» **Exercise instructions**
The answer must reproduce every record exactly, with all pictures omitted.

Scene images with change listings
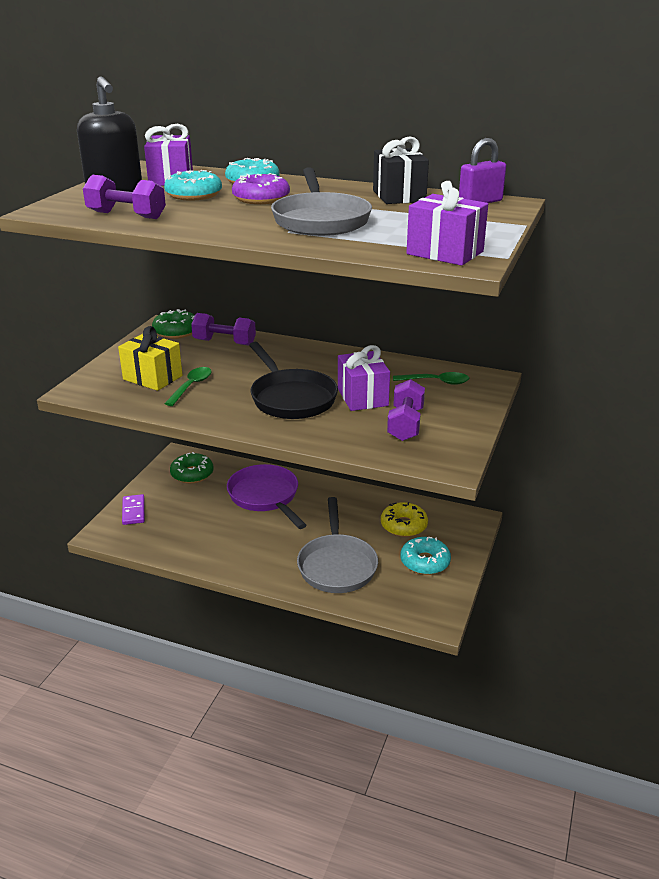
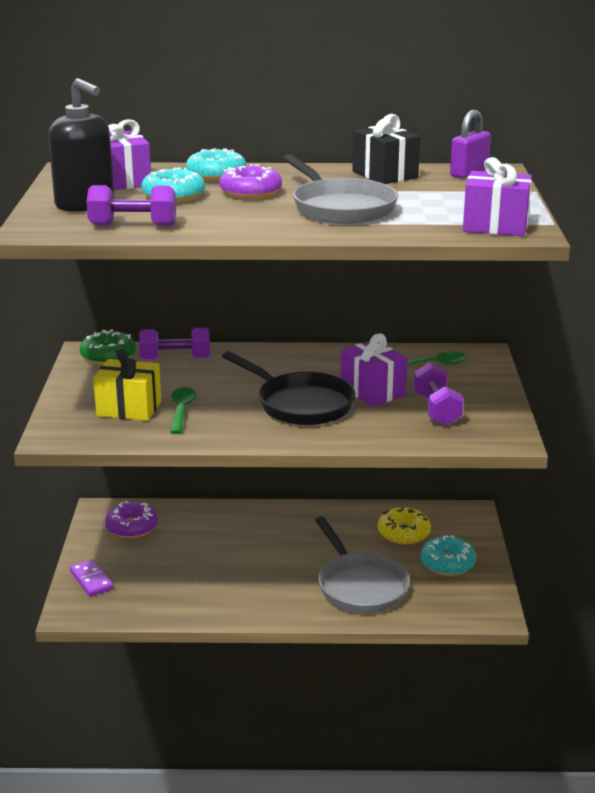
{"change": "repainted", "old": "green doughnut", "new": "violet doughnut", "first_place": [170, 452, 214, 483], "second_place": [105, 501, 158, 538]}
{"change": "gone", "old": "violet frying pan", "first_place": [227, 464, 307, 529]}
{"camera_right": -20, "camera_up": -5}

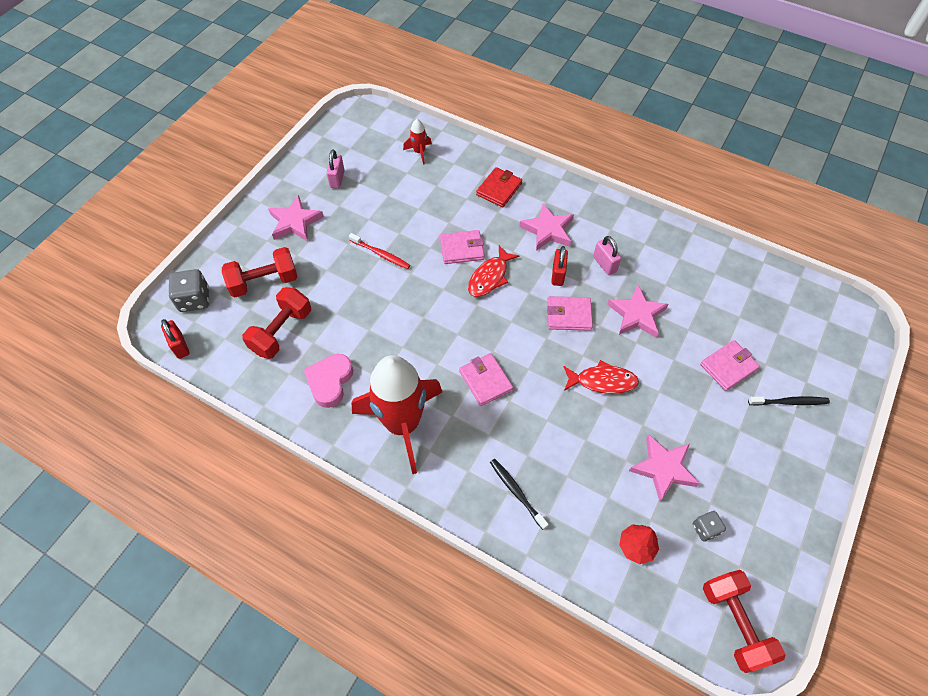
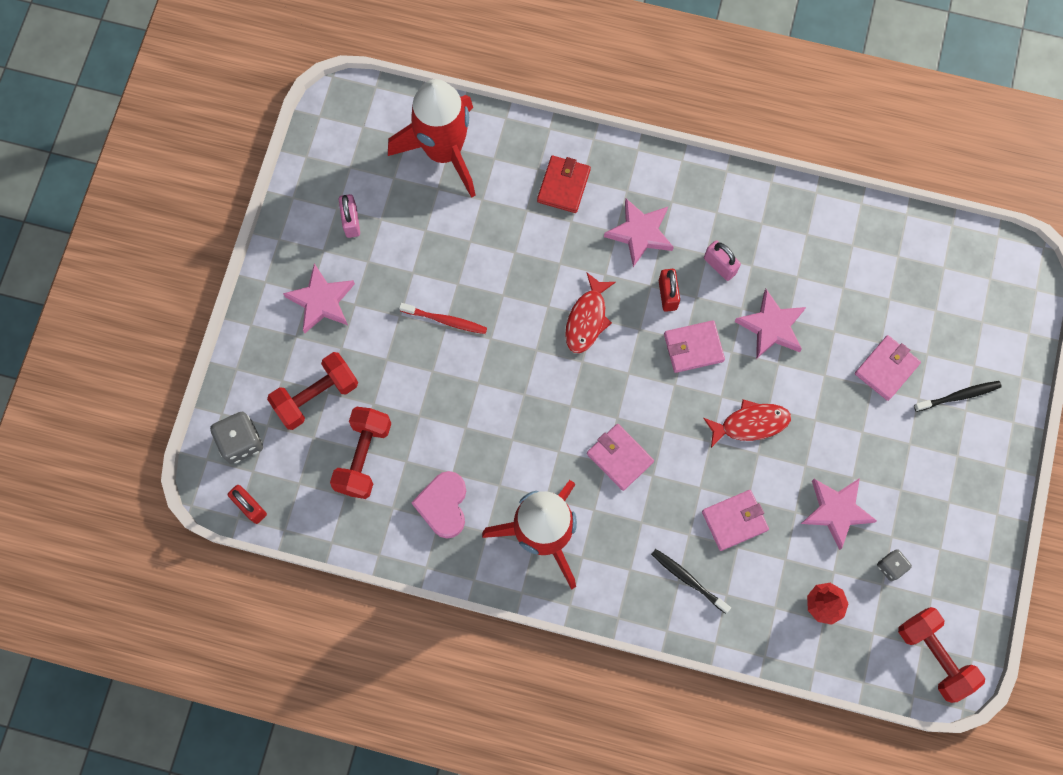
{"change": "scaled", "old": "scarlet toy rocket", "first_place": [403, 119, 432, 164], "second_place": [388, 79, 476, 198], "factor": 2.49}
{"change": "shifted", "old": "rosy card wallet", "first_place": [440, 230, 484, 264], "second_place": [702, 490, 769, 551]}
{"camera_right": -15, "camera_up": 15}

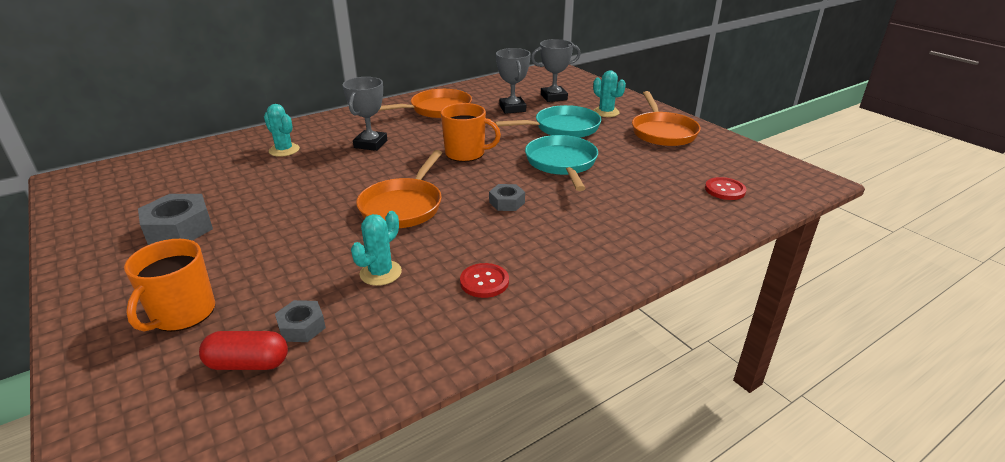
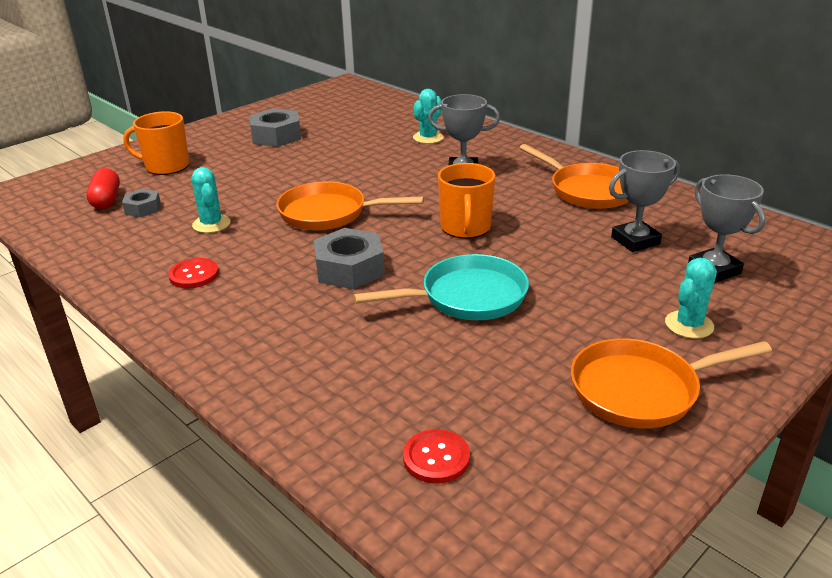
{"change": "rotated", "old": "teal saguaro cactus", "first_place": [351, 211, 402, 286], "second_place": [191, 167, 231, 233], "degrees": 45}
{"change": "scaled", "old": "gray hexagon nut", "first_place": [489, 184, 525, 211], "second_place": [314, 228, 385, 289], "factor": 1.75}
{"change": "gone", "old": "teal frying pan", "first_place": [495, 105, 602, 138]}
{"camera_right": 80, "camera_up": 0}

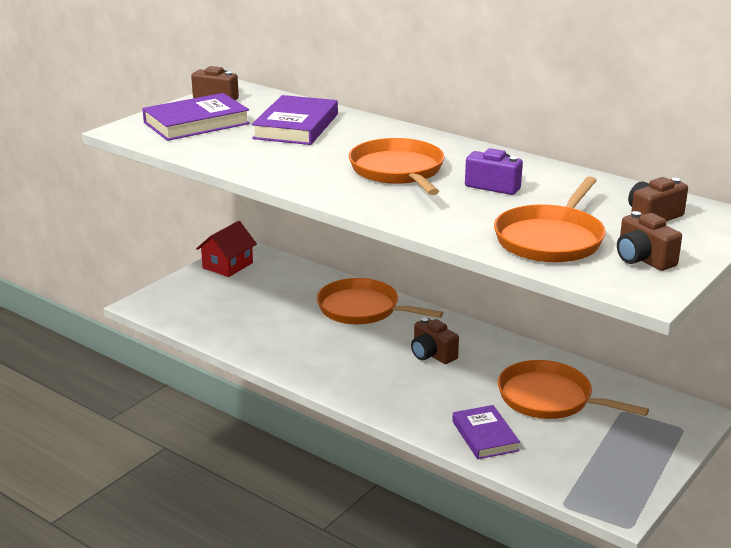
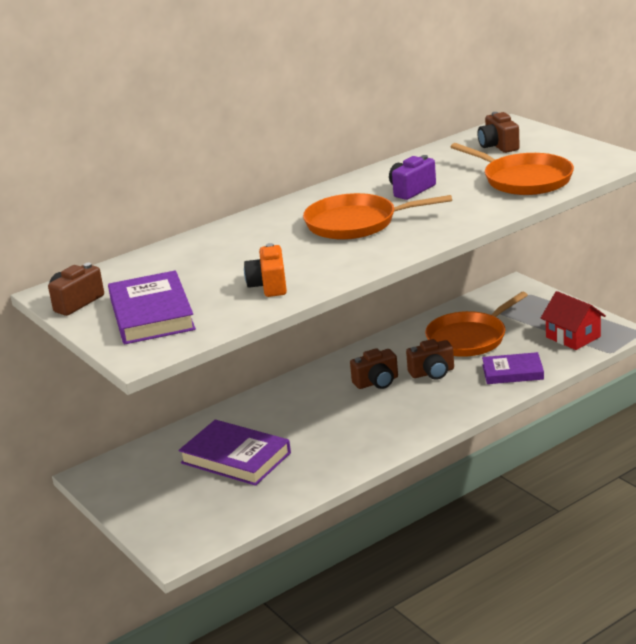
{"change": "shifted", "old": "scarlet cottage", "first_place": [196, 221, 257, 277], "second_place": [541, 291, 606, 350]}
{"change": "shifted", "old": "violet hardcover", "first_place": [251, 95, 338, 145], "second_place": [179, 420, 291, 486]}
{"change": "gone", "old": "orange-coloured frying pan", "first_place": [317, 278, 443, 324]}
{"change": "shifted", "old": "russet camera", "first_place": [617, 211, 682, 271], "second_place": [406, 339, 454, 380]}
{"change": "new", "new": "orange-coloured camera", "second_place": [244, 243, 287, 297]}
{"camera_right": -70, "camera_up": 0}

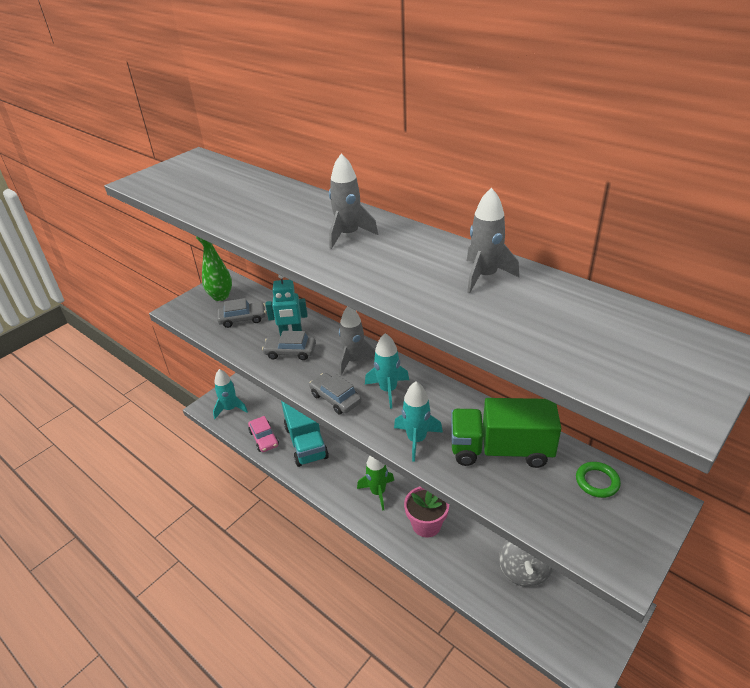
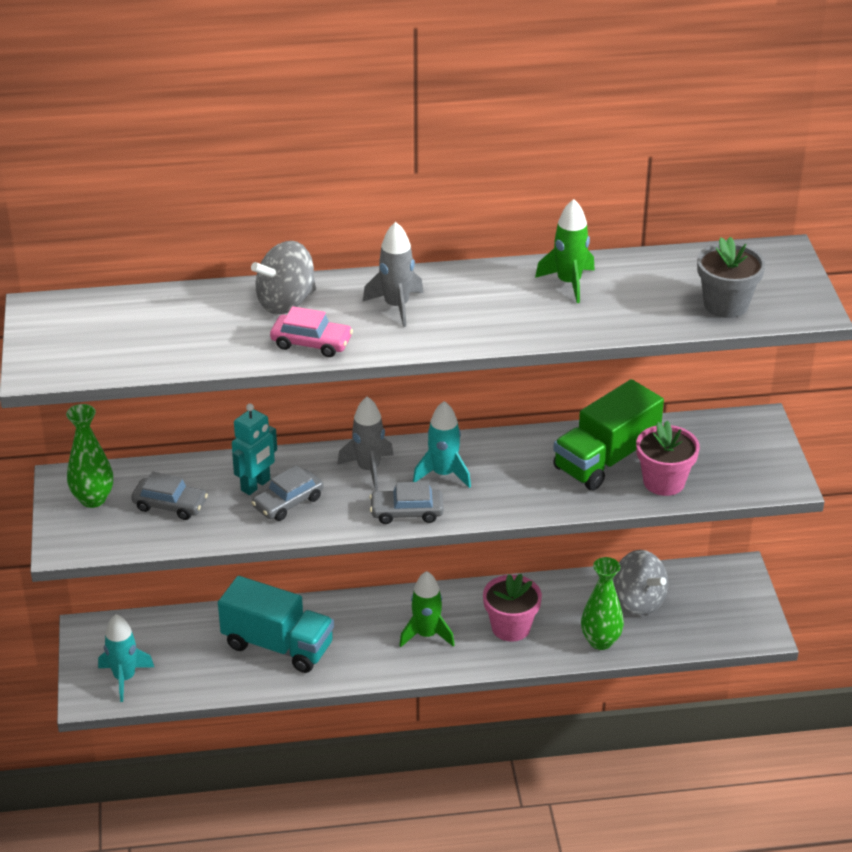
{"change": "rotated", "old": "gray automobile", "first_place": [217, 298, 266, 328], "second_place": [131, 471, 208, 520], "degrees": 75}
{"change": "shifted", "old": "rosy automobile", "first_place": [248, 416, 279, 452], "second_place": [270, 306, 353, 357]}
{"change": "gone", "old": "teal toy rocket", "first_place": [394, 382, 443, 462]}
{"change": "repainted", "old": "gray toy rocket", "new": "green toy rocket", "first_place": [467, 188, 519, 293], "second_place": [535, 199, 595, 303]}
{"change": "gone", "old": "green torus", "first_place": [576, 462, 621, 498]}
{"change": "new", "new": "gray whirligig", "second_place": [251, 241, 316, 314]}
{"change": "new", "new": "green flower vase", "second_place": [581, 557, 624, 650]}
{"change": "new", "new": "rosy plant pot", "second_place": [636, 421, 700, 496]}
{"change": "new", "new": "gray plant pot", "second_place": [697, 237, 766, 318]}
{"camera_right": -50, "camera_up": 0}

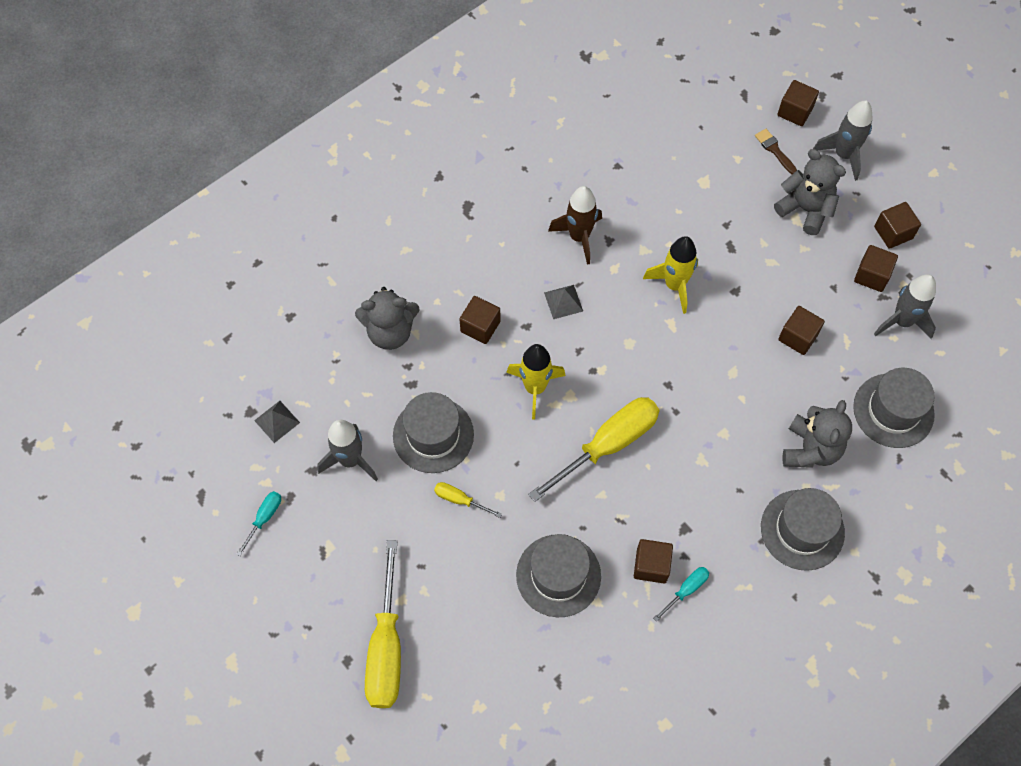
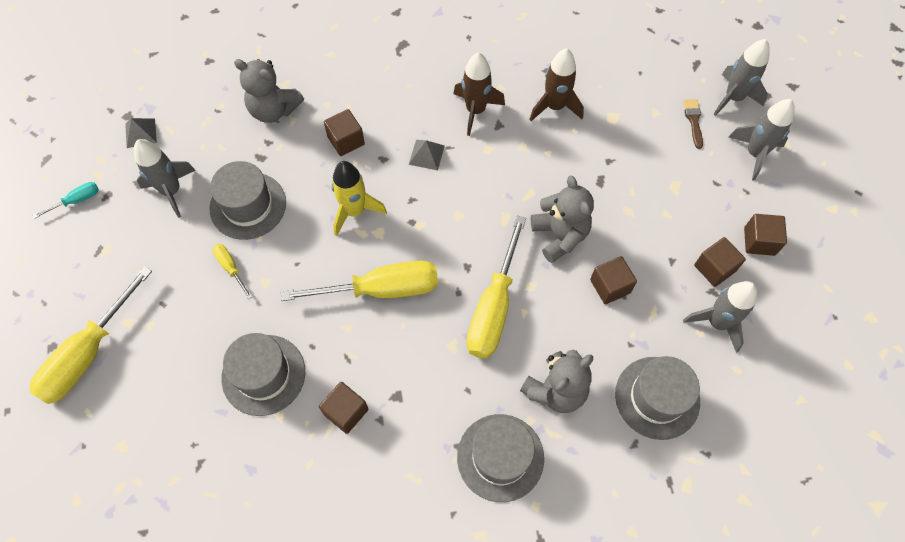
{"change": "gone", "old": "golden toy rocket", "first_place": [643, 236, 698, 314]}
{"change": "gone", "old": "teal hand screwdriver", "first_place": [653, 567, 709, 622]}
{"change": "shifted", "old": "gray stuffed bear", "first_place": [774, 149, 846, 235], "second_place": [531, 175, 594, 263]}
{"change": "swapped", "old": "russet block", "new": "gray toy rocket", "first_place": [777, 80, 819, 126], "second_place": [713, 39, 770, 116]}
{"change": "new", "new": "golden hand screwdriver", "second_place": [467, 216, 526, 359]}
{"change": "new", "new": "russet toy rocket", "second_place": [529, 48, 584, 121]}
{"camera_right": 30, "camera_up": 0}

» **Solution to this exercise**
{"change": "repainted", "old": "green doughnut", "new": "violet doughnut", "first_place": [170, 452, 214, 483], "second_place": [105, 501, 158, 538]}
{"change": "gone", "old": "violet frying pan", "first_place": [227, 464, 307, 529]}
{"camera_right": -20, "camera_up": -5}

{"change": "scaled", "old": "scarlet toy rocket", "first_place": [403, 119, 432, 164], "second_place": [388, 79, 476, 198], "factor": 2.49}
{"change": "shifted", "old": "rosy card wallet", "first_place": [440, 230, 484, 264], "second_place": [702, 490, 769, 551]}
{"camera_right": -15, "camera_up": 15}

{"change": "rotated", "old": "teal saguaro cactus", "first_place": [351, 211, 402, 286], "second_place": [191, 167, 231, 233], "degrees": 45}
{"change": "scaled", "old": "gray hexagon nut", "first_place": [489, 184, 525, 211], "second_place": [314, 228, 385, 289], "factor": 1.75}
{"change": "gone", "old": "teal frying pan", "first_place": [495, 105, 602, 138]}
{"camera_right": 80, "camera_up": 0}

{"change": "shifted", "old": "scarlet cottage", "first_place": [196, 221, 257, 277], "second_place": [541, 291, 606, 350]}
{"change": "shifted", "old": "violet hardcover", "first_place": [251, 95, 338, 145], "second_place": [179, 420, 291, 486]}
{"change": "gone", "old": "orange-coloured frying pan", "first_place": [317, 278, 443, 324]}
{"change": "shifted", "old": "russet camera", "first_place": [617, 211, 682, 271], "second_place": [406, 339, 454, 380]}
{"change": "new", "new": "orange-coloured camera", "second_place": [244, 243, 287, 297]}
{"camera_right": -70, "camera_up": 0}

{"change": "rotated", "old": "gray automobile", "first_place": [217, 298, 266, 328], "second_place": [131, 471, 208, 520], "degrees": 75}
{"change": "shifted", "old": "rosy automobile", "first_place": [248, 416, 279, 452], "second_place": [270, 306, 353, 357]}
{"change": "gone", "old": "teal toy rocket", "first_place": [394, 382, 443, 462]}
{"change": "repainted", "old": "gray toy rocket", "new": "green toy rocket", "first_place": [467, 188, 519, 293], "second_place": [535, 199, 595, 303]}
{"change": "gone", "old": "green torus", "first_place": [576, 462, 621, 498]}
{"change": "new", "new": "gray whirligig", "second_place": [251, 241, 316, 314]}
{"change": "new", "new": "green flower vase", "second_place": [581, 557, 624, 650]}
{"change": "new", "new": "rosy plant pot", "second_place": [636, 421, 700, 496]}
{"change": "new", "new": "gray plant pot", "second_place": [697, 237, 766, 318]}
{"camera_right": -50, "camera_up": 0}

{"change": "gone", "old": "golden toy rocket", "first_place": [643, 236, 698, 314]}
{"change": "gone", "old": "teal hand screwdriver", "first_place": [653, 567, 709, 622]}
{"change": "shifted", "old": "gray stuffed bear", "first_place": [774, 149, 846, 235], "second_place": [531, 175, 594, 263]}
{"change": "swapped", "old": "russet block", "new": "gray toy rocket", "first_place": [777, 80, 819, 126], "second_place": [713, 39, 770, 116]}
{"change": "new", "new": "golden hand screwdriver", "second_place": [467, 216, 526, 359]}
{"change": "new", "new": "russet toy rocket", "second_place": [529, 48, 584, 121]}
{"camera_right": 30, "camera_up": 0}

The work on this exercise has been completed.